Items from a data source

──────────────────────────────

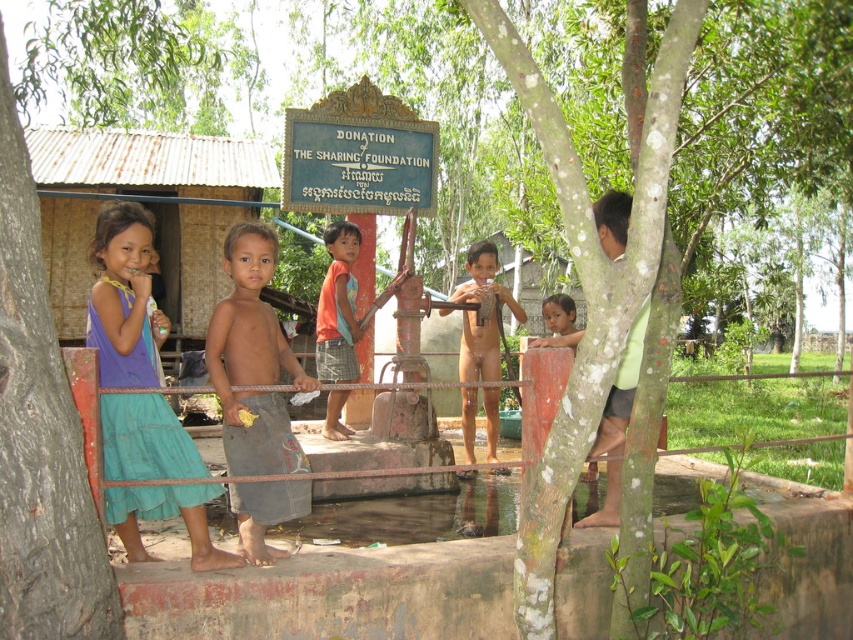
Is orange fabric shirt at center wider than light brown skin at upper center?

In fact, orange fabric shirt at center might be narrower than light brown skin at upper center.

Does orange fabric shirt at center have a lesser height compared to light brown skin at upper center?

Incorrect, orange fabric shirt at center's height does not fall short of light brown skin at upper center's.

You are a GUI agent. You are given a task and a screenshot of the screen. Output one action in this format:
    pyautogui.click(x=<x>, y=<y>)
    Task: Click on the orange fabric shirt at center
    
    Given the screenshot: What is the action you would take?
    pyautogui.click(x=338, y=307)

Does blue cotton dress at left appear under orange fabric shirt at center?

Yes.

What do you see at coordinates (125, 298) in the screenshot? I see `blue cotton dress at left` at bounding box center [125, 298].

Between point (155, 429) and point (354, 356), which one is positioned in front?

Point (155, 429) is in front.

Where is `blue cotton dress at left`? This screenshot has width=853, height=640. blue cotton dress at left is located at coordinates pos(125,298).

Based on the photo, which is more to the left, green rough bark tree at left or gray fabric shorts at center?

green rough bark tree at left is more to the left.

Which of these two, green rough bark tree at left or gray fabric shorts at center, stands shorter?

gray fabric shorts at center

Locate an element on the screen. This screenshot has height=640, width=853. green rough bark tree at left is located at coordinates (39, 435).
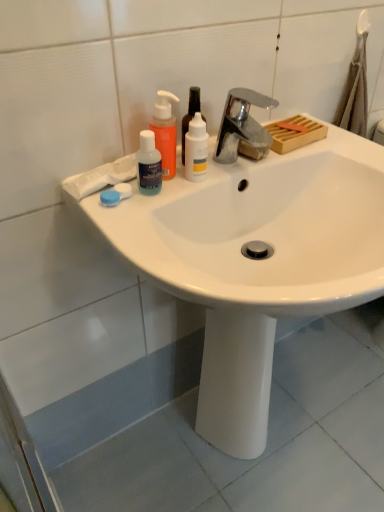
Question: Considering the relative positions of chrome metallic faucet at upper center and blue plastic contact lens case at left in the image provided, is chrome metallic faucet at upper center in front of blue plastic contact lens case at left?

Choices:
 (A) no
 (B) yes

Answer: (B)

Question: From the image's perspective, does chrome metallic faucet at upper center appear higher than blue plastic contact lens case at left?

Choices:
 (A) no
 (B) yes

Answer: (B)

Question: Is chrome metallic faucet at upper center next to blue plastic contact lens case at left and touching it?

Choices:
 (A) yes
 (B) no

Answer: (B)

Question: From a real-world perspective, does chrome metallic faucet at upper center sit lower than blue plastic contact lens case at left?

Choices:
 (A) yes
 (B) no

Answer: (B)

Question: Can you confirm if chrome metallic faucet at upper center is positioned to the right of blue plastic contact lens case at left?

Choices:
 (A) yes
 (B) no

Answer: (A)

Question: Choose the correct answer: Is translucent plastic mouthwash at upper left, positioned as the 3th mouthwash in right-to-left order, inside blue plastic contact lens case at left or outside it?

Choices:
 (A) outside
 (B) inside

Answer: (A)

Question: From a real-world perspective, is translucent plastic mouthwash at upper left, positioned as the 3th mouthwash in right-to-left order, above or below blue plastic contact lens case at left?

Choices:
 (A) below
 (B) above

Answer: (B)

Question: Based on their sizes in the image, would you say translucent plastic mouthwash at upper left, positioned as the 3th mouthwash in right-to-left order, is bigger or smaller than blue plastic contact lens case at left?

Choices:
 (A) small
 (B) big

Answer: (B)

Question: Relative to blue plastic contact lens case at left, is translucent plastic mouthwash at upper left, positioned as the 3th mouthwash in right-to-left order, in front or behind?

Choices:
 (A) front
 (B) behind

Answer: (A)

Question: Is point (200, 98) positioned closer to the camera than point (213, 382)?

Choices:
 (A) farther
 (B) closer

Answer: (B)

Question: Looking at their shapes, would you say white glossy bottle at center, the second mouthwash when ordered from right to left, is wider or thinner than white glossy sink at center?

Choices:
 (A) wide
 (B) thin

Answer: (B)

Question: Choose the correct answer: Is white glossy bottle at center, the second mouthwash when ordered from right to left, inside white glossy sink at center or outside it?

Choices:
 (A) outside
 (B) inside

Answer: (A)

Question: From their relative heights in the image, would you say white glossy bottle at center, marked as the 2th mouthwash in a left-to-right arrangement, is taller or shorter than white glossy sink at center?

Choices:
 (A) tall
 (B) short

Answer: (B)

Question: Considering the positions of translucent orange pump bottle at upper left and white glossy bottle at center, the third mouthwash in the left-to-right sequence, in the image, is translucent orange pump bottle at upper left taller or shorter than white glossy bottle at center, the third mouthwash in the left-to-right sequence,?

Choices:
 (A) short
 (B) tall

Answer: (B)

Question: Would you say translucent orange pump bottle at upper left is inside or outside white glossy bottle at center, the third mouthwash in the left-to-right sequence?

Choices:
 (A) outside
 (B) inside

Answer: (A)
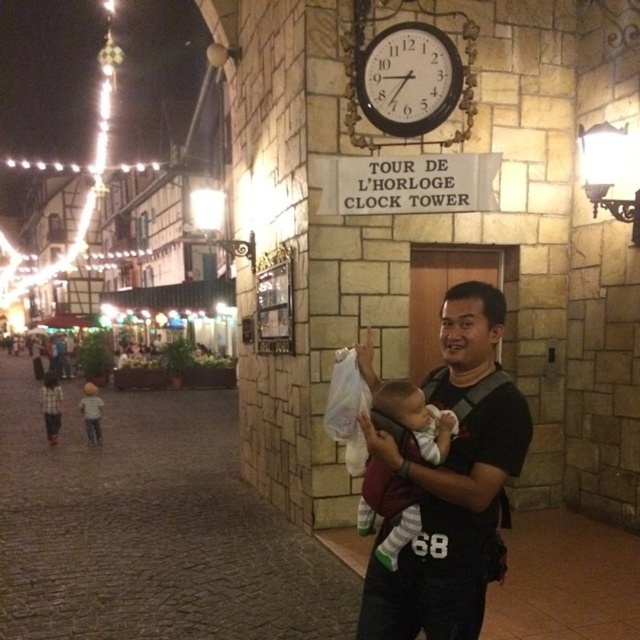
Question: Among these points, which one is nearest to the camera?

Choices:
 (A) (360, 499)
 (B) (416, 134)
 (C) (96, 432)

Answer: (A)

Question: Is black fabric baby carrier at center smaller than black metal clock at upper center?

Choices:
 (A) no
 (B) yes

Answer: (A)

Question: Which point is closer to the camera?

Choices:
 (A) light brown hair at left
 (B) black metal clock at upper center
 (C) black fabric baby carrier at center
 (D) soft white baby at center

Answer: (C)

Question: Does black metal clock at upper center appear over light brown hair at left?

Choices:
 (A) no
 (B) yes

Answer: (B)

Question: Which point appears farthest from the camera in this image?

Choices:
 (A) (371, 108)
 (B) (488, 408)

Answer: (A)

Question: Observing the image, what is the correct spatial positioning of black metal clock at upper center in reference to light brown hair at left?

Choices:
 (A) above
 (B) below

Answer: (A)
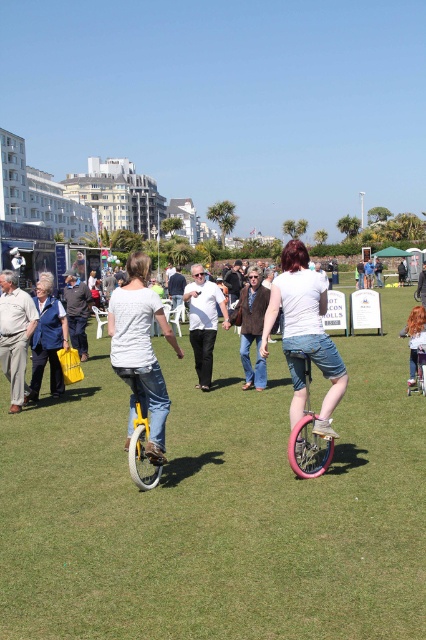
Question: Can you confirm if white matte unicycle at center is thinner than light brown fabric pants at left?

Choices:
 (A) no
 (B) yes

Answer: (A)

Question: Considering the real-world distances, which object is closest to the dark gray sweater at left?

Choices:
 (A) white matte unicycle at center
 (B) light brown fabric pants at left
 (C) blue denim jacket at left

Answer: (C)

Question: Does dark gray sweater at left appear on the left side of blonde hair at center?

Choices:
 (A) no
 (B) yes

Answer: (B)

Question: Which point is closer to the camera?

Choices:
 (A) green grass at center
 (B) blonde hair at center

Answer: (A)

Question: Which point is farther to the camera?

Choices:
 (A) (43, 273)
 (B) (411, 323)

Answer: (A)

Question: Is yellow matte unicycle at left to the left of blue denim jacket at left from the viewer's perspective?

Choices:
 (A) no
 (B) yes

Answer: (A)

──────────────────────────────

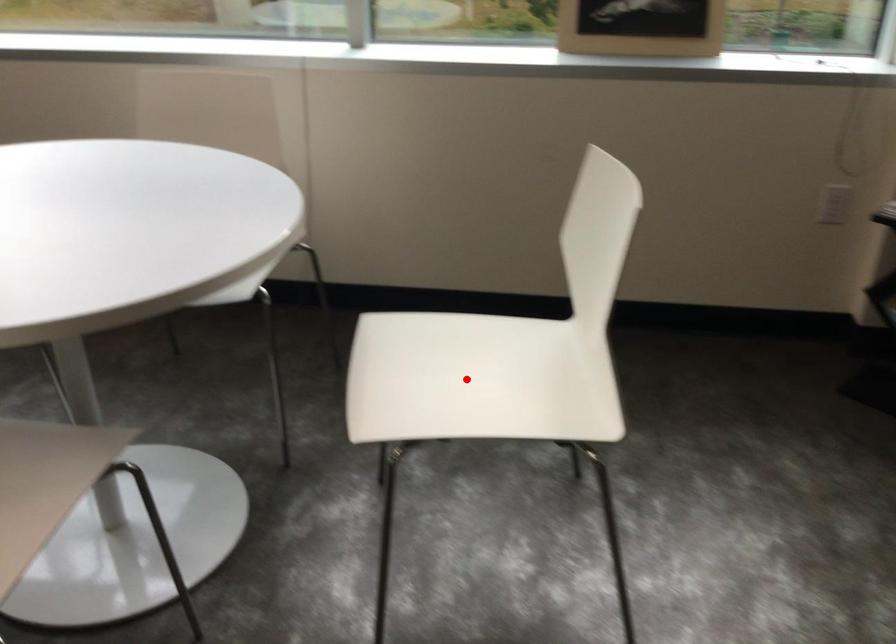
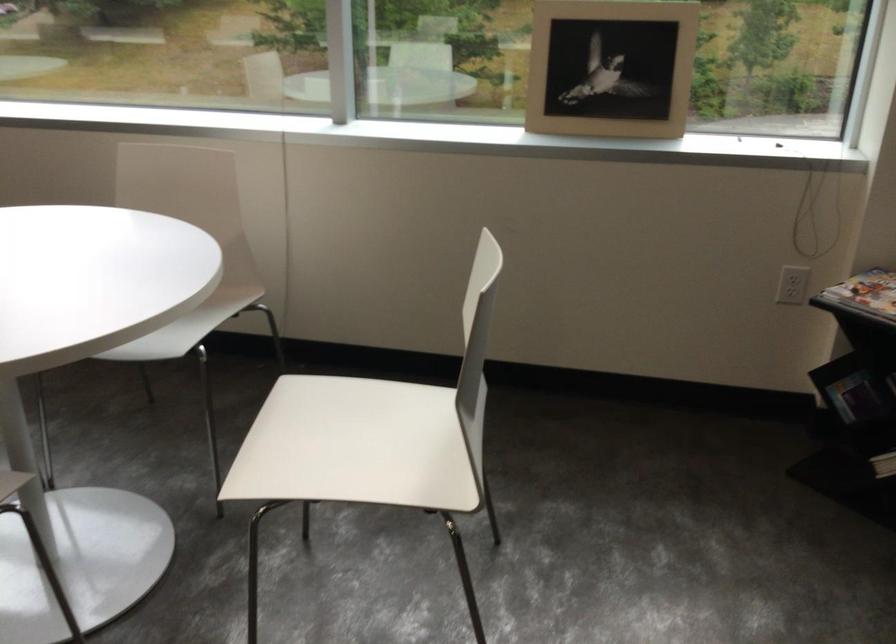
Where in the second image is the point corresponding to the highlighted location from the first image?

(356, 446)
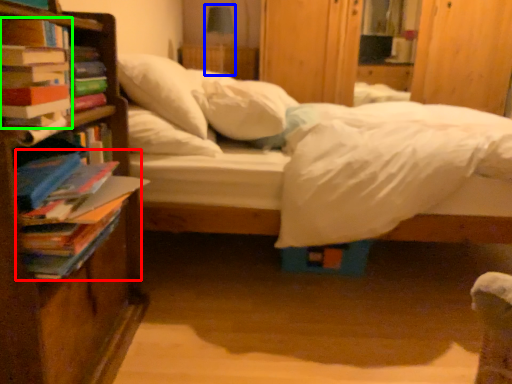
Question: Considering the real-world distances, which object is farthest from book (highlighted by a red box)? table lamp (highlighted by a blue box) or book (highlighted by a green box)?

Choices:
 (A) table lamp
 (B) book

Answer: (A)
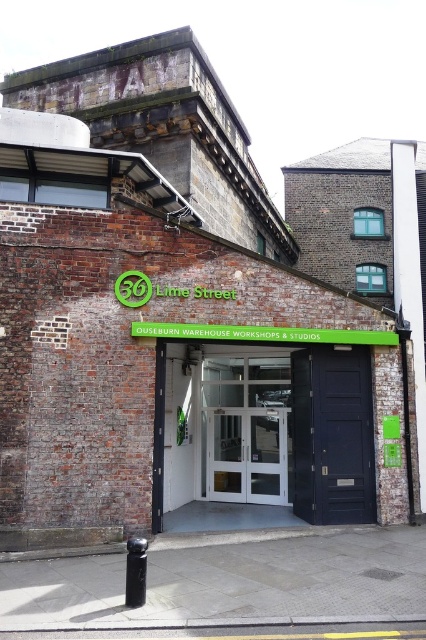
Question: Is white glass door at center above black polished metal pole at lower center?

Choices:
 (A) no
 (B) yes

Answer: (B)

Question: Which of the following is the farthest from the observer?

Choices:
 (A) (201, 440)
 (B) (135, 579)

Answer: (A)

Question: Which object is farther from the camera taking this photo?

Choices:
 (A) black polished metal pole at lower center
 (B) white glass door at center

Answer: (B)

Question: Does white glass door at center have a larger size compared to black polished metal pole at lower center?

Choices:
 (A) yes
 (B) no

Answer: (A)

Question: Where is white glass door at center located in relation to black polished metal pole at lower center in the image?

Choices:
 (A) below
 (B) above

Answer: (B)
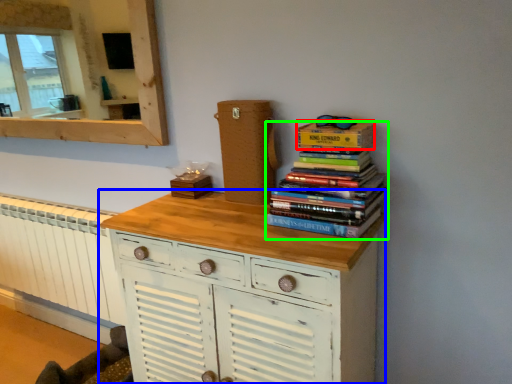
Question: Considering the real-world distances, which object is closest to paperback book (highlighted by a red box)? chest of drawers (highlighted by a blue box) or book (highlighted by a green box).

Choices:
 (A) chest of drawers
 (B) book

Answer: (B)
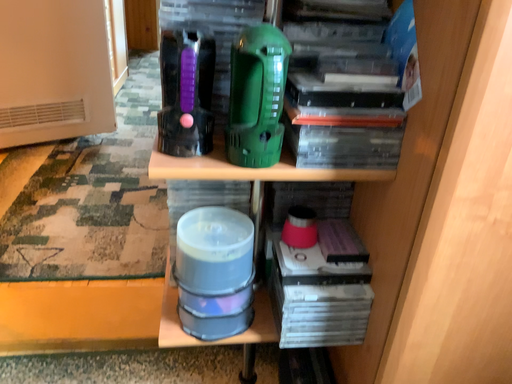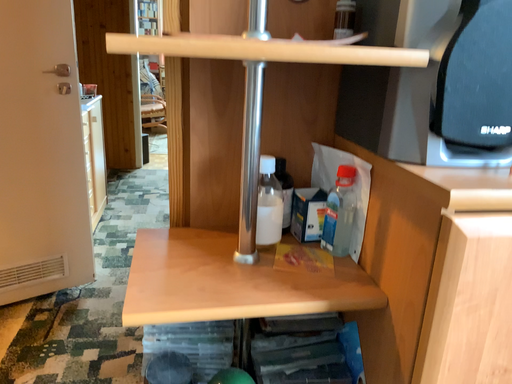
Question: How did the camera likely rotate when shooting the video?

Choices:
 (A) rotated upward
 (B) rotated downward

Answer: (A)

──────────────────────────────

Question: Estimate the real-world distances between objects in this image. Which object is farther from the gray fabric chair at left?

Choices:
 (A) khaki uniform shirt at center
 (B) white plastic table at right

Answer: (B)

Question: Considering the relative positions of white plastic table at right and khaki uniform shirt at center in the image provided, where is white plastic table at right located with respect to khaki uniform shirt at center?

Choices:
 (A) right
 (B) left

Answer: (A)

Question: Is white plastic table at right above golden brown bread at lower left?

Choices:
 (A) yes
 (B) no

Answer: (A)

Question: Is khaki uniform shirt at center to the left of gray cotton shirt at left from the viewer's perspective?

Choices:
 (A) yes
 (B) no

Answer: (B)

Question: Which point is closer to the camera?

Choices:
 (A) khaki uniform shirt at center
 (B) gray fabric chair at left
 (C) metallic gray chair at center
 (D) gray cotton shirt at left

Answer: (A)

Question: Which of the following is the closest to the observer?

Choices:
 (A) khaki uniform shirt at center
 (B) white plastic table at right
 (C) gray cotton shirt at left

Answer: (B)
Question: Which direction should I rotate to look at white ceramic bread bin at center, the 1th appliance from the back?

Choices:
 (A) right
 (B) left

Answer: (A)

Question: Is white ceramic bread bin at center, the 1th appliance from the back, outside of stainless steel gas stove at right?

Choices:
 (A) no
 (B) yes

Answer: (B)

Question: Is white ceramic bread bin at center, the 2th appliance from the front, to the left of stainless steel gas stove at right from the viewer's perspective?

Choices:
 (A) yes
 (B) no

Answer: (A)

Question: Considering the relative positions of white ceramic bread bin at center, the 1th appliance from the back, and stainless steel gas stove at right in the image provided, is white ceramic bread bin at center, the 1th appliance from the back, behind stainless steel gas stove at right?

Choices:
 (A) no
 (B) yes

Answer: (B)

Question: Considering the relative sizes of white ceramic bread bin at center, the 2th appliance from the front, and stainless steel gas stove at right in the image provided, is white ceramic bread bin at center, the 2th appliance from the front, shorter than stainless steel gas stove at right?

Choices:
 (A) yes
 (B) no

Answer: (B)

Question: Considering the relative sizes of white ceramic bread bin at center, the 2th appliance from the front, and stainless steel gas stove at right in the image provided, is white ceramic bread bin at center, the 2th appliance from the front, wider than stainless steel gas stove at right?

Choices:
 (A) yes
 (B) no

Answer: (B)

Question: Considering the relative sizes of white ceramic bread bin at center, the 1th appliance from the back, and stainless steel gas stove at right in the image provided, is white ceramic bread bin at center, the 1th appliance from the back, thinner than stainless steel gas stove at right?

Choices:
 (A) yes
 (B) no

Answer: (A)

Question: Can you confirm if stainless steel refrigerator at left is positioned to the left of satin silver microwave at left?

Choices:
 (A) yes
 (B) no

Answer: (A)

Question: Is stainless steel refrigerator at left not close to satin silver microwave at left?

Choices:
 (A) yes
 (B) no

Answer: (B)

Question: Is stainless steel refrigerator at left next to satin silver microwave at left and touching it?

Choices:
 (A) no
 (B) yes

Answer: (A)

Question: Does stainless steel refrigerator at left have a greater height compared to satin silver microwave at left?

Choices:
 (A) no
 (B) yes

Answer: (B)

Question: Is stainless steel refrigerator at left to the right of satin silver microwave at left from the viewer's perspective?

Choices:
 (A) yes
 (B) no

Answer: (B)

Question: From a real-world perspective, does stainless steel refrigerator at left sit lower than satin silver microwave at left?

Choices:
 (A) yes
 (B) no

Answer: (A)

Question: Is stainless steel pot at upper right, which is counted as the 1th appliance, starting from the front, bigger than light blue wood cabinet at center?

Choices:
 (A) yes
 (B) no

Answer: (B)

──────────────────────────────

• WHAT TO WORK ON: Locate every line in the listing that contains the word "refrigerator" and copy each of those lines. Case counts.

• TASK SOLUTION:
Question: Can you confirm if stainless steel refrigerator at left is positioned to the left of satin silver microwave at left?
Question: Is stainless steel refrigerator at left not close to satin silver microwave at left?
Question: Is stainless steel refrigerator at left next to satin silver microwave at left and touching it?
Question: Does stainless steel refrigerator at left have a greater height compared to satin silver microwave at left?
Question: Is stainless steel refrigerator at left to the right of satin silver microwave at left from the viewer's perspective?
Question: From a real-world perspective, does stainless steel refrigerator at left sit lower than satin silver microwave at left?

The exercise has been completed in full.